Exercise directions: In the material below, find each line with the word "none" and list it.

Task input:
BEGIN

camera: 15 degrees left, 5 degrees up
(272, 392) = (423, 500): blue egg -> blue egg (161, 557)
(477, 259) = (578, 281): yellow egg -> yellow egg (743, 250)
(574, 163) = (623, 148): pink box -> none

END
BEGIN

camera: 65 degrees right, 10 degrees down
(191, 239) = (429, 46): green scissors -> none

END
BEGIN

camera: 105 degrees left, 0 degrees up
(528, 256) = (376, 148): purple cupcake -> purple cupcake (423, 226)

END

Your solution:
(574, 163) = (623, 148): pink box -> none
(191, 239) = (429, 46): green scissors -> none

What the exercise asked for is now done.